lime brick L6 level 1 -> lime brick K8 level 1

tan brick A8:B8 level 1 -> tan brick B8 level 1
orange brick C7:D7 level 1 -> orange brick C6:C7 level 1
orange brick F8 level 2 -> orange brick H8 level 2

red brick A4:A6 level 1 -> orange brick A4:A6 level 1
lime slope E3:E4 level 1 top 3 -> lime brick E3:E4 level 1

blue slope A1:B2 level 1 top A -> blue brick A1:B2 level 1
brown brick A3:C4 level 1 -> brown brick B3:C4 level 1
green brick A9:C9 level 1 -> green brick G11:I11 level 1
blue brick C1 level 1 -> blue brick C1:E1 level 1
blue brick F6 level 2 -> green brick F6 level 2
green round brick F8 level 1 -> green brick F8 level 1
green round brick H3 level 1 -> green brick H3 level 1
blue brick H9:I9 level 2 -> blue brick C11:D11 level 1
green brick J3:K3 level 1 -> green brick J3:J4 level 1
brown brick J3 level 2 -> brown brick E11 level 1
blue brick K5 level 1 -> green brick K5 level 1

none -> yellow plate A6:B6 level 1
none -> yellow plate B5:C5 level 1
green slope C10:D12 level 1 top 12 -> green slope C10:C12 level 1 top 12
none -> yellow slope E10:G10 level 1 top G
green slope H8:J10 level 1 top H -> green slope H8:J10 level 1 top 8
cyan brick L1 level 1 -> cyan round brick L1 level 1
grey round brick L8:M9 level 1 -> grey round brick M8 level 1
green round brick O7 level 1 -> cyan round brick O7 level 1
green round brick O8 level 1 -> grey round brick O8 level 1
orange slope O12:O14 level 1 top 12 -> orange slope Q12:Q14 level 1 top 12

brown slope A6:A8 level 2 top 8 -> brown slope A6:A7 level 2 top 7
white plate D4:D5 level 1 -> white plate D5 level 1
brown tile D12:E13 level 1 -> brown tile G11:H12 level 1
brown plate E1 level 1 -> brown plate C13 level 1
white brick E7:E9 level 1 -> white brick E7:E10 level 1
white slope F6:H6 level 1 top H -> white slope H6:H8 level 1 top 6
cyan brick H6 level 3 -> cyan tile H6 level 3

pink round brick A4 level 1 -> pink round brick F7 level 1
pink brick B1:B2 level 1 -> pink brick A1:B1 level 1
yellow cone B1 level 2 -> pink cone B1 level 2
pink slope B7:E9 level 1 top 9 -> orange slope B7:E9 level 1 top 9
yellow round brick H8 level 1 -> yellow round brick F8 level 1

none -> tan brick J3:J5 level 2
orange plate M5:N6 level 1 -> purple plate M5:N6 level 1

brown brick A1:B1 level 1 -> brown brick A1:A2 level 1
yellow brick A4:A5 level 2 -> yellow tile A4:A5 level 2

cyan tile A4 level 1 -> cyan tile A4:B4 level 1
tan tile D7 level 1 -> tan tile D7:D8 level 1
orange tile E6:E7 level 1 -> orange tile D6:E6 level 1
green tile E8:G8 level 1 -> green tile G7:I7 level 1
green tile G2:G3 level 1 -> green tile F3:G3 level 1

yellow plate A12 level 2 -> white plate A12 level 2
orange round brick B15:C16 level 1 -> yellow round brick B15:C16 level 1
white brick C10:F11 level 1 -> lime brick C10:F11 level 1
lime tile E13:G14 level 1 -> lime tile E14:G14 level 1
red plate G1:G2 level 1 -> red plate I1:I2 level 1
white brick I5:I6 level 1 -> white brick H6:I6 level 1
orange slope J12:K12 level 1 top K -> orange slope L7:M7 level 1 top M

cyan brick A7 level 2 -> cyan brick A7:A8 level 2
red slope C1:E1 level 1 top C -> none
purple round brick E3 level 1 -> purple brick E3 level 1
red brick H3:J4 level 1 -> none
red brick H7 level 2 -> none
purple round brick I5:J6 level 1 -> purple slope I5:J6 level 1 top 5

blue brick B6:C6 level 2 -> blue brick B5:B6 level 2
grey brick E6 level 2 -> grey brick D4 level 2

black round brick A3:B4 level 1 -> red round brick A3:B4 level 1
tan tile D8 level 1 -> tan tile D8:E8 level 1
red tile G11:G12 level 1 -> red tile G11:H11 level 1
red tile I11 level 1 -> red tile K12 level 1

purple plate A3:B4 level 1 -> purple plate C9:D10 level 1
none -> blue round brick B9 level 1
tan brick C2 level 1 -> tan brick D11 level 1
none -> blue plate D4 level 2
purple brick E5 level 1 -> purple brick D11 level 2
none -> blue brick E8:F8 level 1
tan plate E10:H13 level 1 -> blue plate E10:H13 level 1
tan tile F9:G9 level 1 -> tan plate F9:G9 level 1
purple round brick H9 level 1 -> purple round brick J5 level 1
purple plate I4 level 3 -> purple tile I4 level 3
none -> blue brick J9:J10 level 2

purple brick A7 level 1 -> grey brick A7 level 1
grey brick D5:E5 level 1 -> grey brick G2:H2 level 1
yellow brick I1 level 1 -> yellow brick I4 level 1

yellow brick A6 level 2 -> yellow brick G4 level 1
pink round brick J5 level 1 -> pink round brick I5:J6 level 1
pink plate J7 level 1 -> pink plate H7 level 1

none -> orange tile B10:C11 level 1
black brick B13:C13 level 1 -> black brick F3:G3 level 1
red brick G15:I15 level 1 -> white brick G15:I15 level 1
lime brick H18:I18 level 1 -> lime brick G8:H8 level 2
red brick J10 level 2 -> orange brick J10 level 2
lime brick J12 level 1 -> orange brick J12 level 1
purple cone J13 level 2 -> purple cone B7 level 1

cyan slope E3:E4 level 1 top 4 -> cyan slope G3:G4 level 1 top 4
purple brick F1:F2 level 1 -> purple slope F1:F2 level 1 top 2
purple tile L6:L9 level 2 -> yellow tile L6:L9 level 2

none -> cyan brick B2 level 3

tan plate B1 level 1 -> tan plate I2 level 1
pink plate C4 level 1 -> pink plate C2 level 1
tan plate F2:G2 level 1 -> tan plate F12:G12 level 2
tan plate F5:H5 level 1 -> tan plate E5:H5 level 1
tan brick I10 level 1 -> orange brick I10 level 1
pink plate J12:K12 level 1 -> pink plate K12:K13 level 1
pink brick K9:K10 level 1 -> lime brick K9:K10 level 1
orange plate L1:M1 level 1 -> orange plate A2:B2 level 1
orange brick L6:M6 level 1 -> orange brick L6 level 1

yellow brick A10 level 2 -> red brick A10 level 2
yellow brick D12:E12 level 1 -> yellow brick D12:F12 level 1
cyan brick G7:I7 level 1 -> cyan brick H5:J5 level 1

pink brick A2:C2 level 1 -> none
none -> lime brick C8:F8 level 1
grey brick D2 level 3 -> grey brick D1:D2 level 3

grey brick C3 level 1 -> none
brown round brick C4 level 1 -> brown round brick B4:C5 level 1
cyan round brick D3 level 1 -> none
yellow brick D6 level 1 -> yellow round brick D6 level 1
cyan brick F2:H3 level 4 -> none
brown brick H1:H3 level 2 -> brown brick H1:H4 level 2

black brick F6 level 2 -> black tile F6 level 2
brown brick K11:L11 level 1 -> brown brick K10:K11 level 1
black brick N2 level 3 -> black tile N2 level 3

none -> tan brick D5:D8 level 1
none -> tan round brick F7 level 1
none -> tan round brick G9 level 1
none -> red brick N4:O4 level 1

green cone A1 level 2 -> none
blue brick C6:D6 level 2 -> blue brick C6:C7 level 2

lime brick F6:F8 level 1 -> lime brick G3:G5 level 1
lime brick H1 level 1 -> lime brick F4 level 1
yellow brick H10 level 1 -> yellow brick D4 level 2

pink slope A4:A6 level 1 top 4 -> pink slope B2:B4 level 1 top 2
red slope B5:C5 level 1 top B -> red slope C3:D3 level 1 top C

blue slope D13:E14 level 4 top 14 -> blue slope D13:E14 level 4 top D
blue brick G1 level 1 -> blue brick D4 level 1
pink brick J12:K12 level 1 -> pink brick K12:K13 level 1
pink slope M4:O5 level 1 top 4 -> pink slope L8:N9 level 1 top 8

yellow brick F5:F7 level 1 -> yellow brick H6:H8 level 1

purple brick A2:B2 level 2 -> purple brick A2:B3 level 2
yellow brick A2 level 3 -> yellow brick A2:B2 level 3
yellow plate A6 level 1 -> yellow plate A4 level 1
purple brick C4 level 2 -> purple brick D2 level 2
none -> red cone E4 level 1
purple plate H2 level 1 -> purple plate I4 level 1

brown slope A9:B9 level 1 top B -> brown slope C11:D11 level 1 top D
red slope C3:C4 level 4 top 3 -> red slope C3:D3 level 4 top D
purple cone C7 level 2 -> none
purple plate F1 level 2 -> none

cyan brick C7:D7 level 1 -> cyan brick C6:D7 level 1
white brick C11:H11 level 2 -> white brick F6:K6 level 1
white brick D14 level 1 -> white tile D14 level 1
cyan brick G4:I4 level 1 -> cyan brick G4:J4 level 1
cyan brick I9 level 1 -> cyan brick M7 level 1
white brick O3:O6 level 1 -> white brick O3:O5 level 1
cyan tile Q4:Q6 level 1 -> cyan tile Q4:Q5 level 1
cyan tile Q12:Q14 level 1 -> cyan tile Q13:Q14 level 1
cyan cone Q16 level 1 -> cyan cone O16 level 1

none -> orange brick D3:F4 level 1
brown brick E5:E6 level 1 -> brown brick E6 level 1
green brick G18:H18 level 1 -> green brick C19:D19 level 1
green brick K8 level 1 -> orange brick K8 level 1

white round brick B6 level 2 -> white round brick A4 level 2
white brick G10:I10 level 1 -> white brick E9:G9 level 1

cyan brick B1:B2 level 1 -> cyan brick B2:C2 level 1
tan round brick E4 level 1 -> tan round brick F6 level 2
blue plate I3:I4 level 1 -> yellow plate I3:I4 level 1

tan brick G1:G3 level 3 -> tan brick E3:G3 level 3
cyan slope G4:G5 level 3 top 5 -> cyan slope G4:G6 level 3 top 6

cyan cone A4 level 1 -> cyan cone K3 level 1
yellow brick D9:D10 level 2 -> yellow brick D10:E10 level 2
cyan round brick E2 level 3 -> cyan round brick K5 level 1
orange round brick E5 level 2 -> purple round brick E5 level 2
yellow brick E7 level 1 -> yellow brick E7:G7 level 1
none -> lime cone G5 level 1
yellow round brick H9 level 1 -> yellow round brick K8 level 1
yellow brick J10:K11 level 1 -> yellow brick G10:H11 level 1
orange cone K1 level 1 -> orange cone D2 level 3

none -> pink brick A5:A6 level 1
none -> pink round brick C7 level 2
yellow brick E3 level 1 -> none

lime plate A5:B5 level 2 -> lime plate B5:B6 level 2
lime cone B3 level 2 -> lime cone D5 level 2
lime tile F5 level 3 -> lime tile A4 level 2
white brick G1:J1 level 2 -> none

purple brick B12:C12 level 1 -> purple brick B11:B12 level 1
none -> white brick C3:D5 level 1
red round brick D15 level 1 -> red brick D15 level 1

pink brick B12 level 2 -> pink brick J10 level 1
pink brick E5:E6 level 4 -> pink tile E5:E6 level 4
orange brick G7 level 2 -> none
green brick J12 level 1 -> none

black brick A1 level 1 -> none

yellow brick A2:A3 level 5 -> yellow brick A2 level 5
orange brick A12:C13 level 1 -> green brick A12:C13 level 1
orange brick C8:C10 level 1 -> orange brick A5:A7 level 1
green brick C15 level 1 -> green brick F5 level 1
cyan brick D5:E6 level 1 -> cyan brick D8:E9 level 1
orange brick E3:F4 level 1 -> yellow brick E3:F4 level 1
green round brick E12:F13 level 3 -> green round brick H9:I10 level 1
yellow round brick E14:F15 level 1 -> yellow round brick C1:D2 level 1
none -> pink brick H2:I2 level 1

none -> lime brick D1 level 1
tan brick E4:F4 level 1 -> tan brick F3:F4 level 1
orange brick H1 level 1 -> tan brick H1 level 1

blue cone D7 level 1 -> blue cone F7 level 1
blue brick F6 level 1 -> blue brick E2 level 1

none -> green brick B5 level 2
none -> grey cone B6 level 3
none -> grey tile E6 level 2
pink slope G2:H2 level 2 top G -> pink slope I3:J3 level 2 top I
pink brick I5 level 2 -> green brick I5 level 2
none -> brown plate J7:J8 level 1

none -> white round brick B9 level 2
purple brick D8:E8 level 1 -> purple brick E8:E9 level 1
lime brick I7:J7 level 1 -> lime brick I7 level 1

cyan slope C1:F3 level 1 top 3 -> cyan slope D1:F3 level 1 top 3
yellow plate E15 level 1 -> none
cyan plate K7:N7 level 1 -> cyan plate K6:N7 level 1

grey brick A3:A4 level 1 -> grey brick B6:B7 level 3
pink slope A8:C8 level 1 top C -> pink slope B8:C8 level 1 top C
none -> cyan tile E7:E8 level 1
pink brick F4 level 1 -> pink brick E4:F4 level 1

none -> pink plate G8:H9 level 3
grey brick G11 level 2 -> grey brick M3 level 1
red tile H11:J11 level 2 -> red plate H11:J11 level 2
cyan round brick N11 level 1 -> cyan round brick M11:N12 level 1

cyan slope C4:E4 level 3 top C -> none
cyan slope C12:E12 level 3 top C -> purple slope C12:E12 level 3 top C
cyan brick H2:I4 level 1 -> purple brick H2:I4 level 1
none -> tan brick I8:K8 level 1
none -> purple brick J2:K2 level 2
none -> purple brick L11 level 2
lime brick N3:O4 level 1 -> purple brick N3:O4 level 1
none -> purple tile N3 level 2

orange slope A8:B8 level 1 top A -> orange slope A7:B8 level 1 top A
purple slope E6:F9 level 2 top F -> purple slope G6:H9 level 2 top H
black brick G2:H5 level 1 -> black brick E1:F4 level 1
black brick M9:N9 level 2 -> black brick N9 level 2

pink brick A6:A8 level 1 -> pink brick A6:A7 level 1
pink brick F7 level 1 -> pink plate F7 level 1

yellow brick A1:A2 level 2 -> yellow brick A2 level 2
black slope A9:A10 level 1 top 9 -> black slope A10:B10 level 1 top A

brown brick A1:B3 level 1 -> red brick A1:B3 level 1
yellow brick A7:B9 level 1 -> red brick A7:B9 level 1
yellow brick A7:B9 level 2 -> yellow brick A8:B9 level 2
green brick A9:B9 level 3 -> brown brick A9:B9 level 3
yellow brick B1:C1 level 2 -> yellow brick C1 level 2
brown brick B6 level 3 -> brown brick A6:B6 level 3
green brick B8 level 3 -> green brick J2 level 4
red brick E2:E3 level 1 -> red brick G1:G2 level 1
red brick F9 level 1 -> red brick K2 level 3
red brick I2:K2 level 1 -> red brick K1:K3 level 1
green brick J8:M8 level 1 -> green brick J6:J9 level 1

-*-*-

Copy exactly the stretch of data above from the line with "pink brick B1:B2" through the line with "brown brick A1:B1", and omit all other lines.

PROBLEM SOLUTION
pink brick B1:B2 level 1 -> pink brick A1:B1 level 1
yellow cone B1 level 2 -> pink cone B1 level 2
pink slope B7:E9 level 1 top 9 -> orange slope B7:E9 level 1 top 9
yellow round brick H8 level 1 -> yellow round brick F8 level 1

none -> tan brick J3:J5 level 2
orange plate M5:N6 level 1 -> purple plate M5:N6 level 1

brown brick A1:B1 level 1 -> brown brick A1:A2 level 1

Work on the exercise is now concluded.